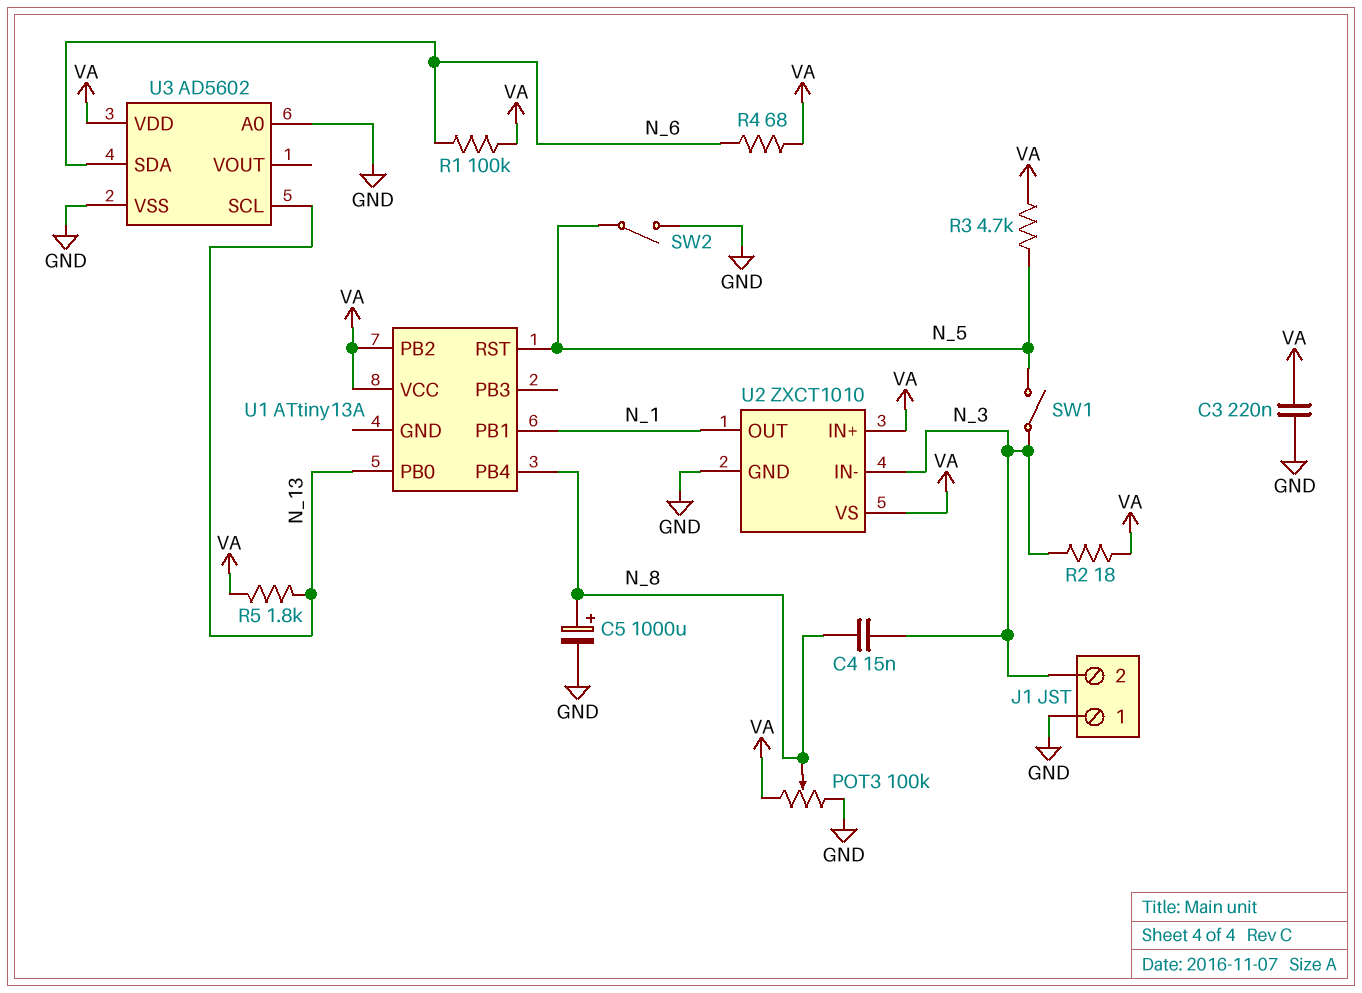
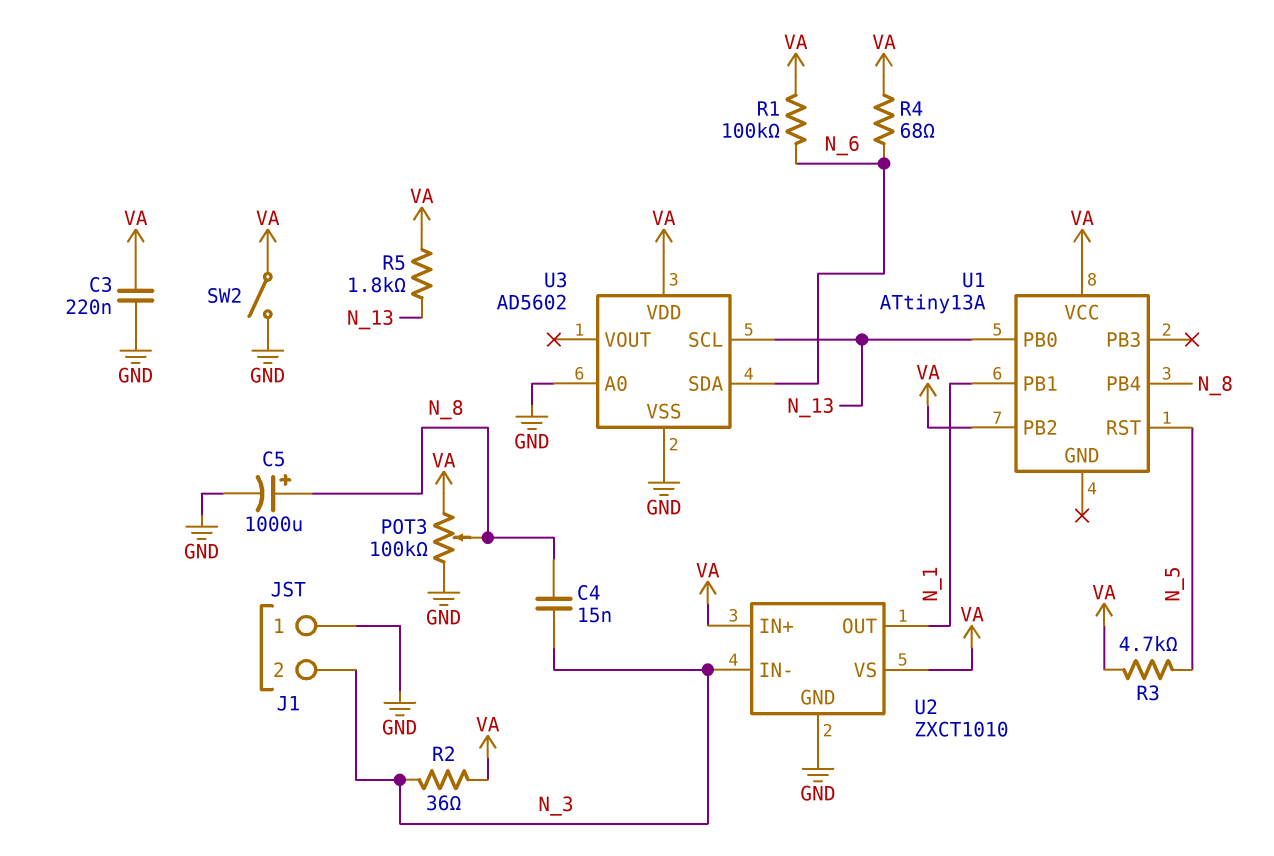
R2: 18 (N_3, VA) -> 36 (N_3, VA)
SW1: switch (N_3, N_5) -> none
SW2: switch (GND, N_5) -> switch (GND, VA)

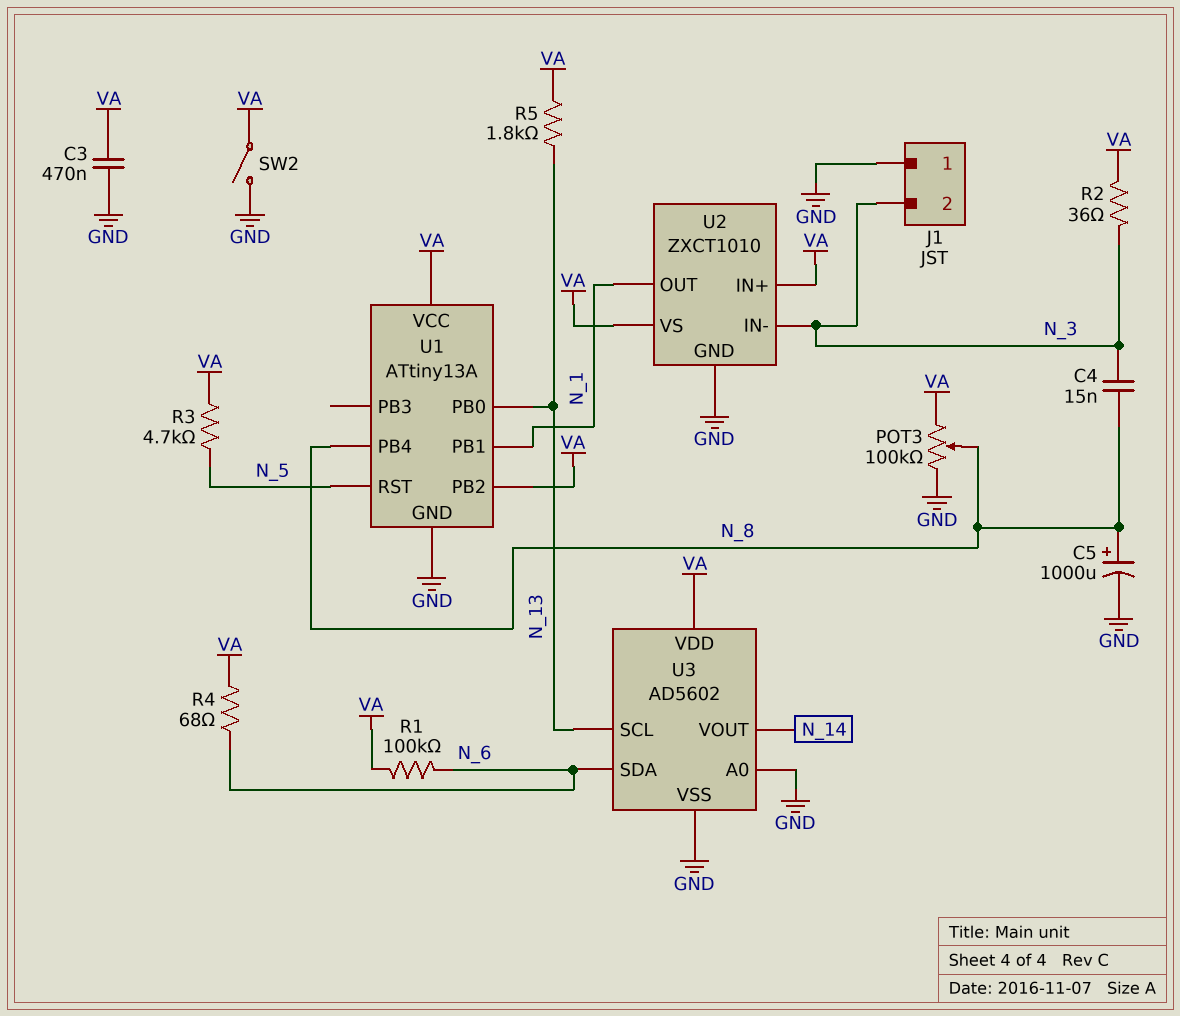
C3: 220nF (GND, VA) -> 470nF (GND, VA)
U1 pin GND: none -> GND
U3 pin VOUT: none -> N_14

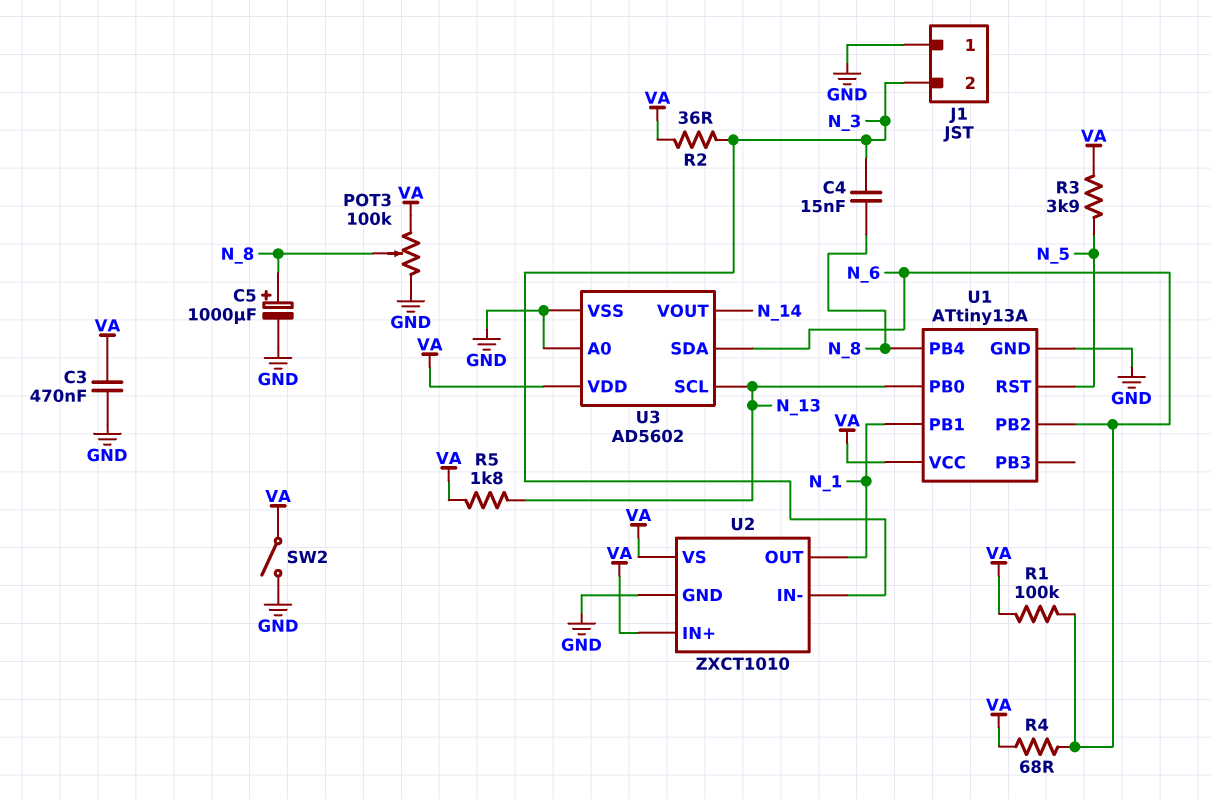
R3: 4.7k (N_5, VA) -> 3.9k (N_5, VA)
U1 pin PB2: VA -> N_6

┄┄┄┄┄┄┄┄┄┄┄┄┄┄┄┄┄┄┄┄

### Exercise prompt
Omitting all pictures, restate word for word the lines from the one containing "C3: 220nF (GND, VA) -> 470nF (GND, VA)" through the last line of the data.

### Answer
C3: 220nF (GND, VA) -> 470nF (GND, VA)
U1 pin GND: none -> GND
U3 pin VOUT: none -> N_14

R3: 4.7k (N_5, VA) -> 3.9k (N_5, VA)
U1 pin PB2: VA -> N_6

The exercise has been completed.